■ **DATA RECORDS**:
********

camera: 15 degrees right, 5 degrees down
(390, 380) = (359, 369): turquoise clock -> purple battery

********

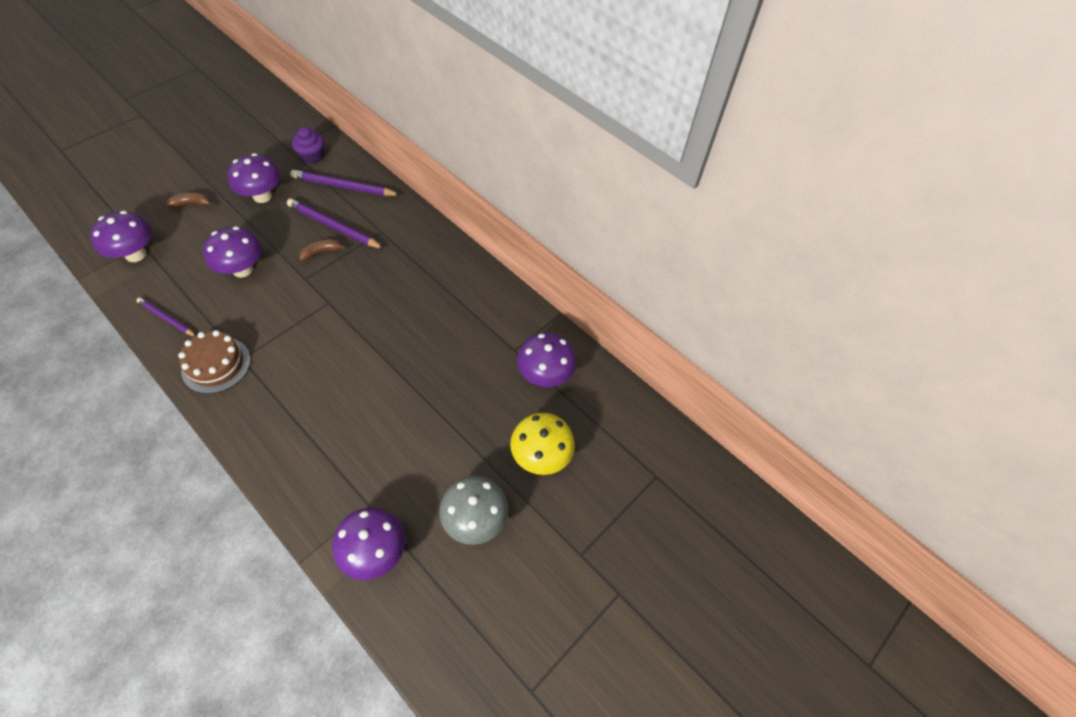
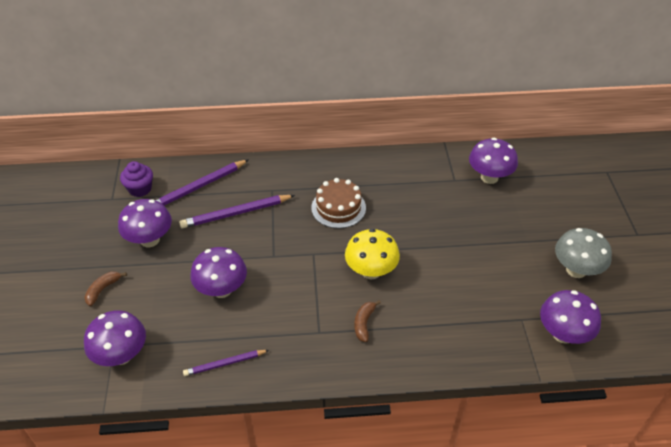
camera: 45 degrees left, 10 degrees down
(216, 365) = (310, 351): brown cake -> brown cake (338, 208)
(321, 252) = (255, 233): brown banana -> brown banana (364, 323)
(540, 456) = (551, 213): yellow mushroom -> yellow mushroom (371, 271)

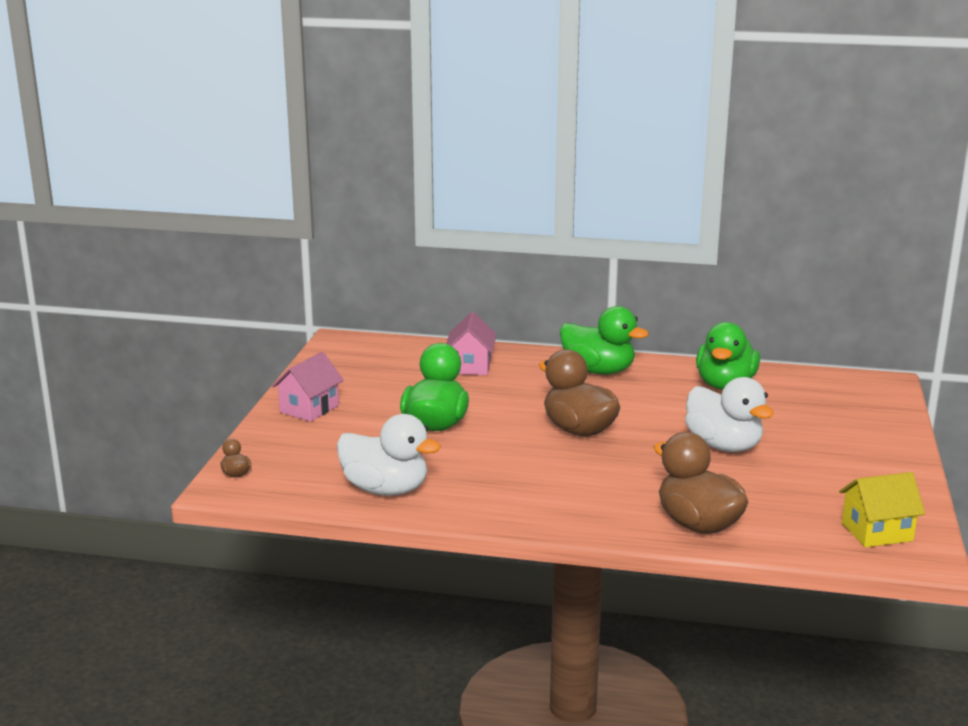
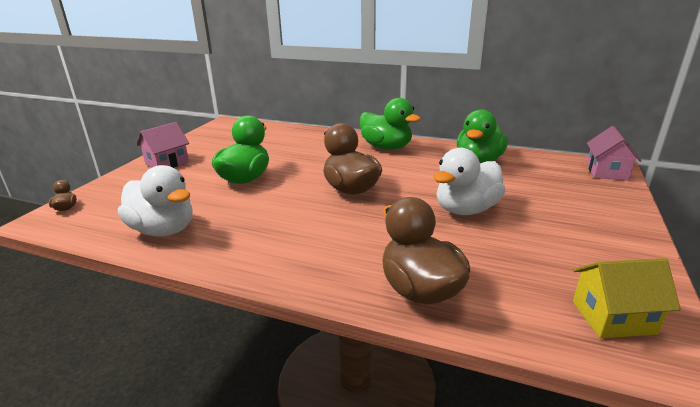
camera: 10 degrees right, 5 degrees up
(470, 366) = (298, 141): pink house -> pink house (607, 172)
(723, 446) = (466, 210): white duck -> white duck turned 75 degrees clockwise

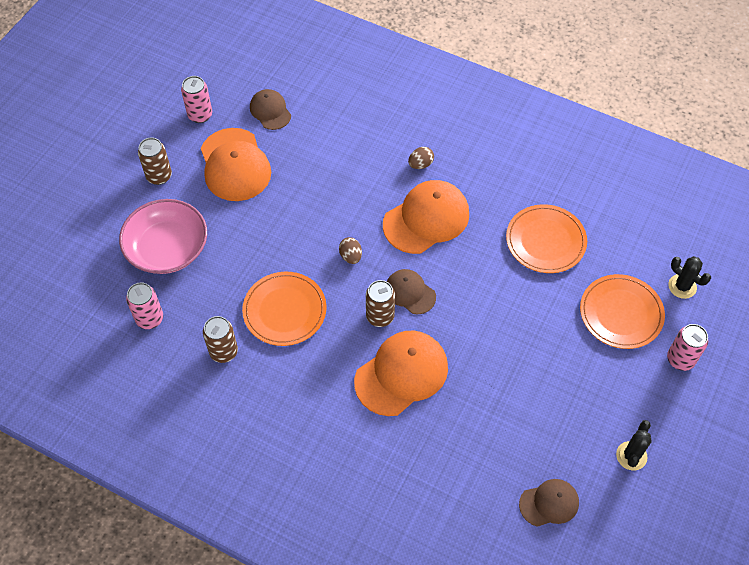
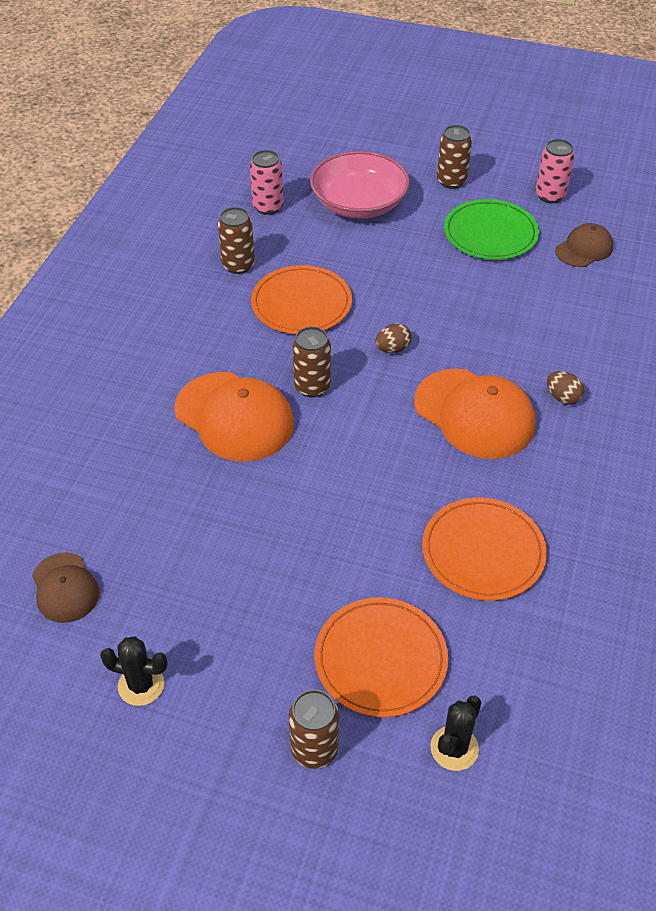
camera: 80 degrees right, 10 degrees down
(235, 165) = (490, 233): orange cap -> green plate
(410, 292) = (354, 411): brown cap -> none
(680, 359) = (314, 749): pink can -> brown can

********

■ **TASK DIRECTIONS**: Return only the stretch above from the line containing "(470, 366) = (298, 141): pink" through the line containing "(680, 359) = (314, 749): pink", word for word and without pictures.

■ **COMPLETED EXERCISE**:
(470, 366) = (298, 141): pink house -> pink house (607, 172)
(723, 446) = (466, 210): white duck -> white duck turned 75 degrees clockwise

camera: 80 degrees right, 10 degrees down
(235, 165) = (490, 233): orange cap -> green plate
(410, 292) = (354, 411): brown cap -> none
(680, 359) = (314, 749): pink can -> brown can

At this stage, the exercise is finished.